Only the lines from the line that contains "C103: 1uF (+15V, U101/SW) -> none" through the final line of the entries below belong in your answer, copied exactly and without pictures.
━━ SUPPLIED MATERIAL
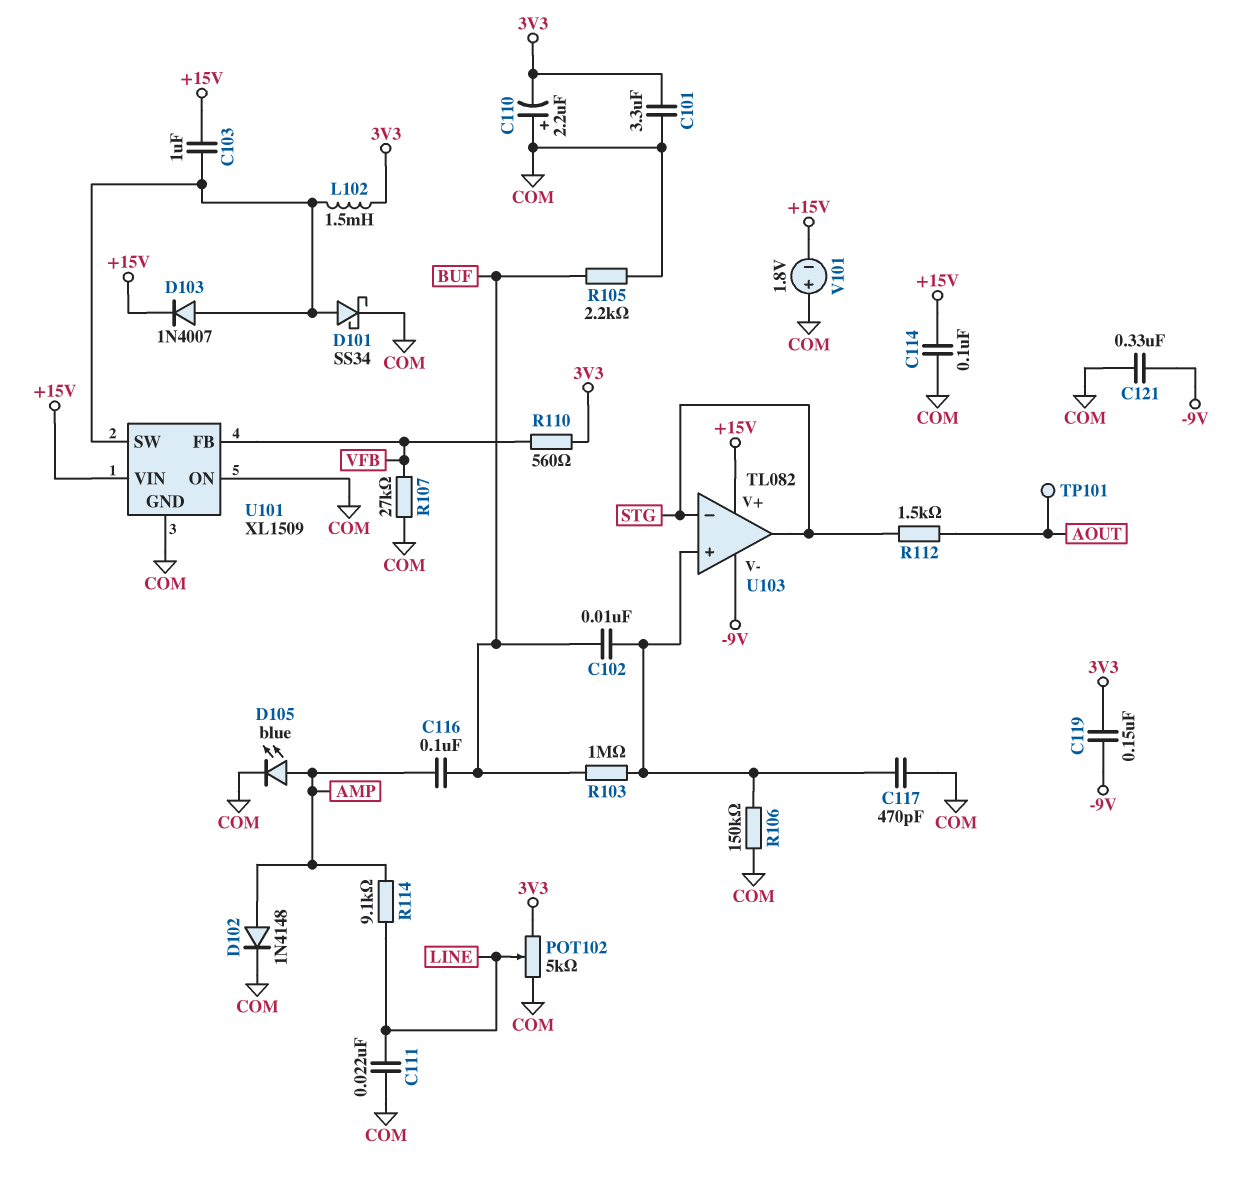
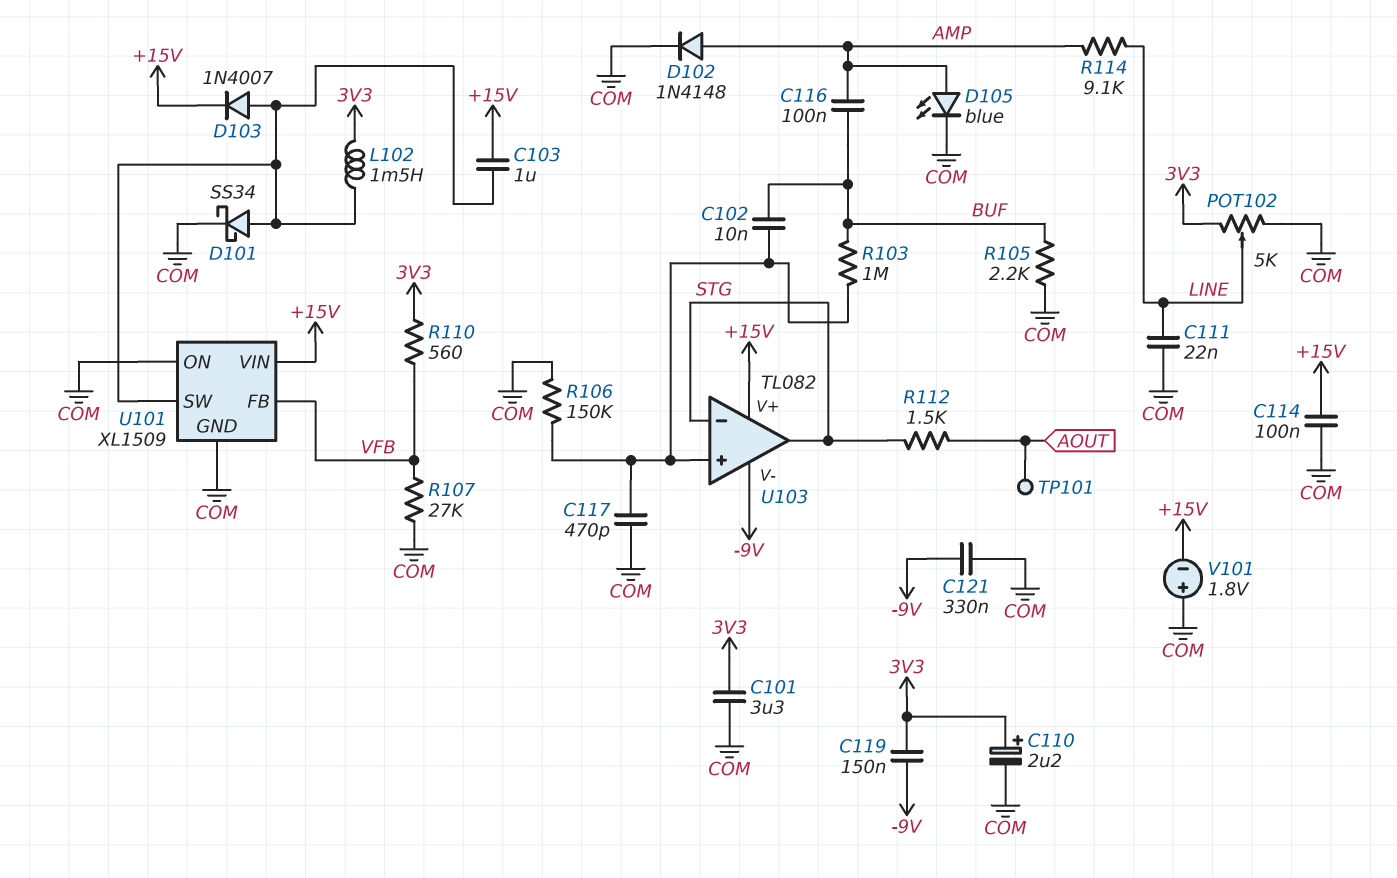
C110: 2.2uF (plus COM, minus 3V3) -> 2.2uF (plus 3V3, minus COM)

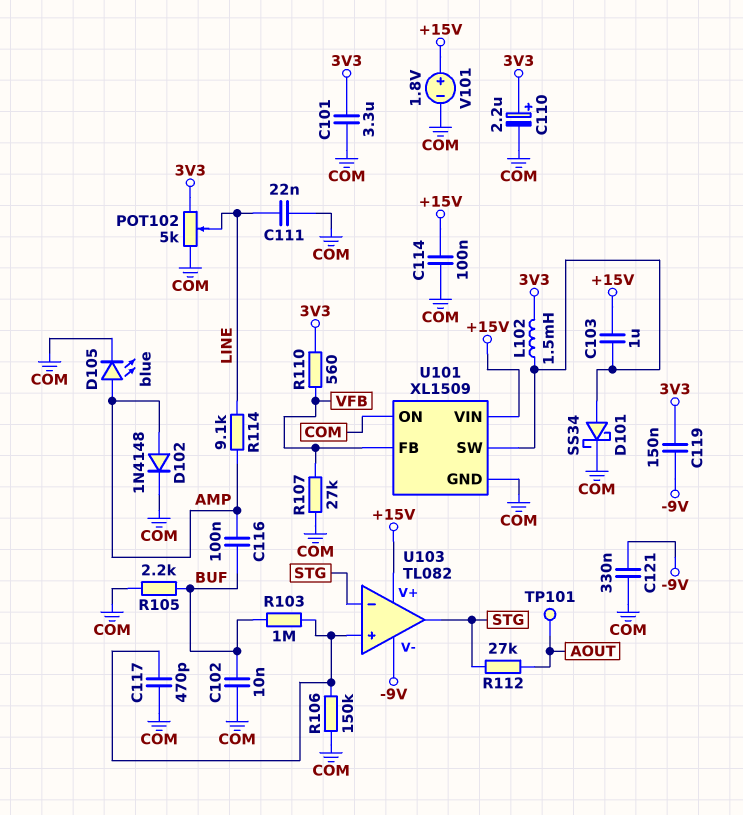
C102: 10nF (BUF, U103/in+) -> 10nF (BUF, COM)
D103: diode 1N4007 (A U101/SW, K +15V) -> none
R112: 1.5k (AOUT, STG) -> 27k (AOUT, STG)
V101: 1.8V (plus COM, minus +15V) -> 1.8V (plus +15V, minus COM)

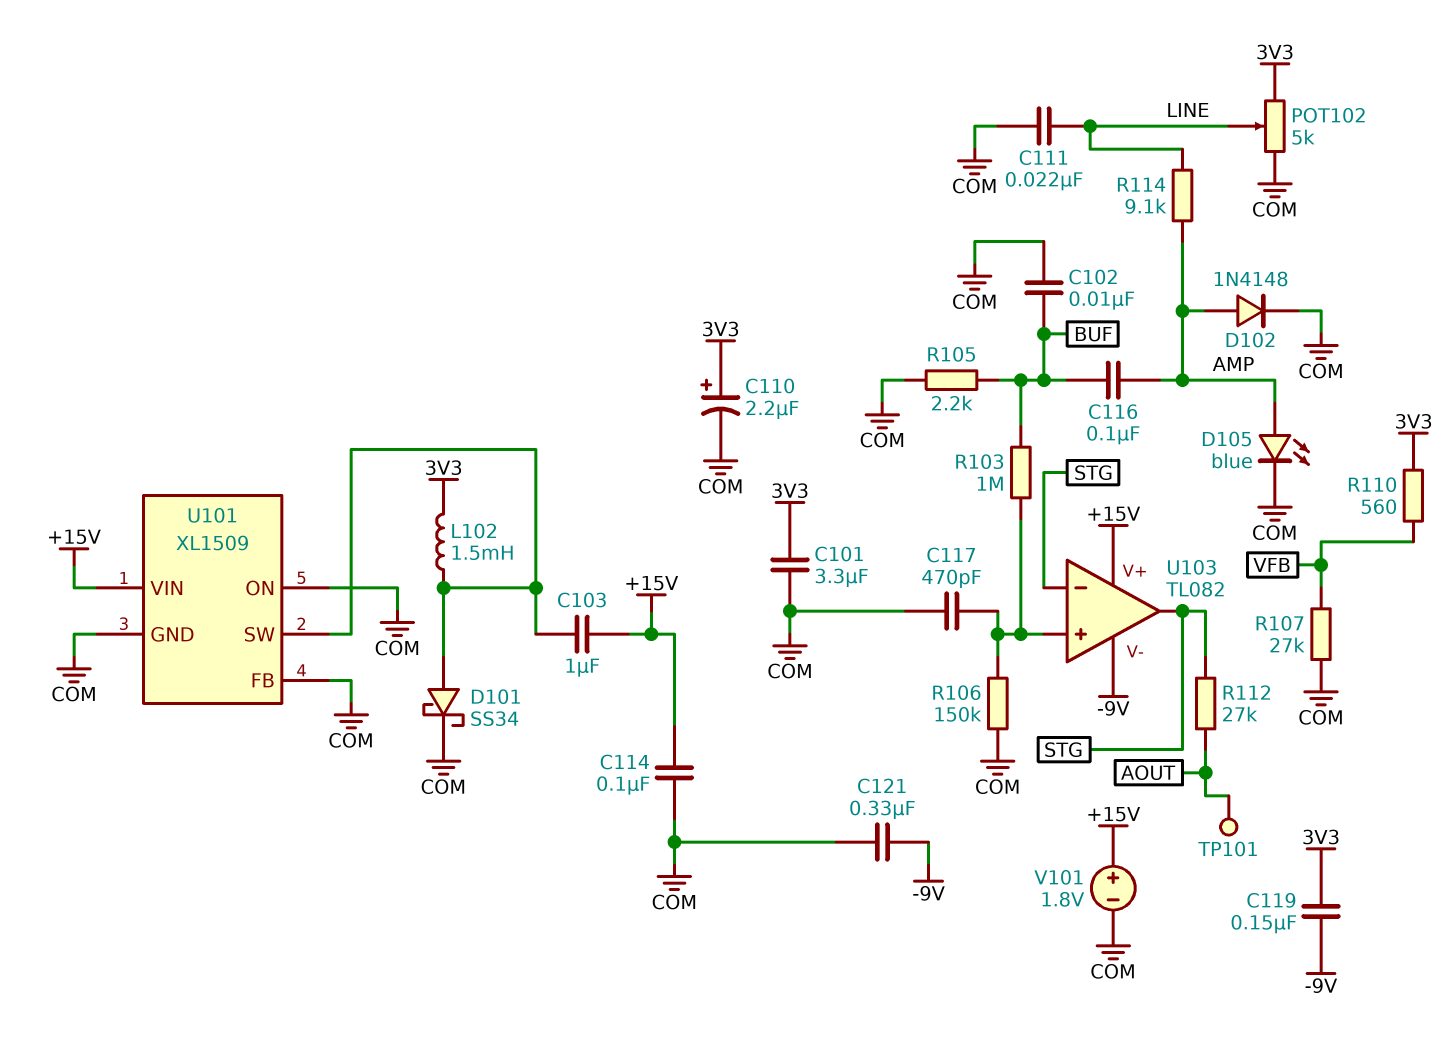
U101 pin FB: VFB -> COM

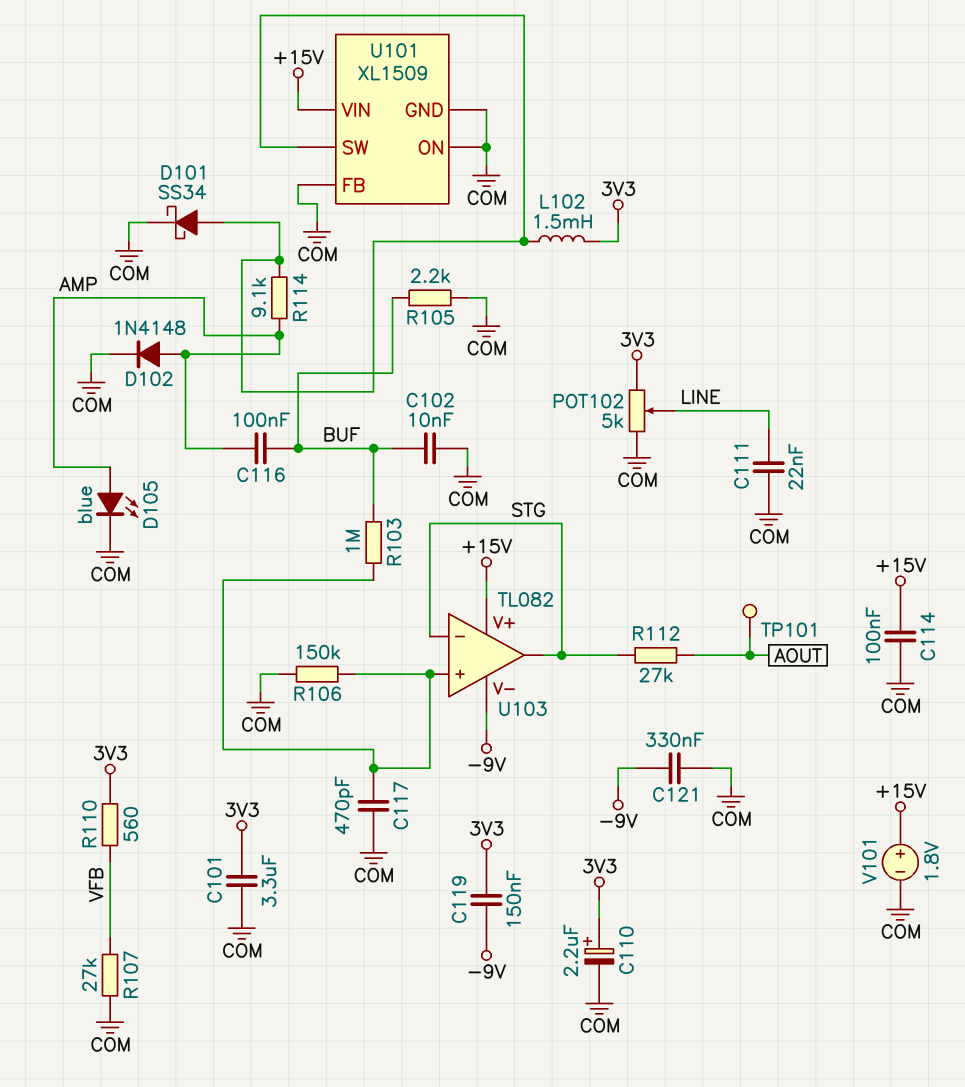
C103: 1uF (+15V, U101/SW) -> none
R114: 9.1k (AMP, LINE) -> 9.1k (AMP, U101/SW)

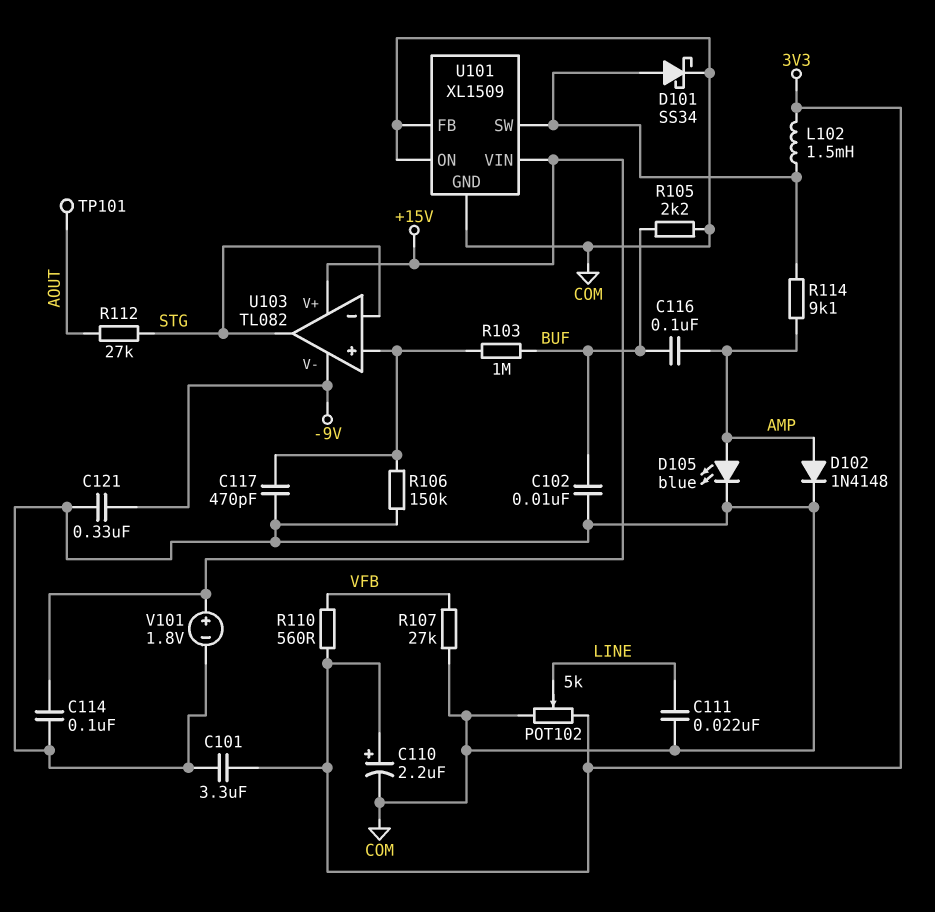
C119: 150nF (-9V, 3V3) -> none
━━━━
== EXERCISE RESPONSE ==
C103: 1uF (+15V, U101/SW) -> none
R114: 9.1k (AMP, LINE) -> 9.1k (AMP, U101/SW)

C119: 150nF (-9V, 3V3) -> none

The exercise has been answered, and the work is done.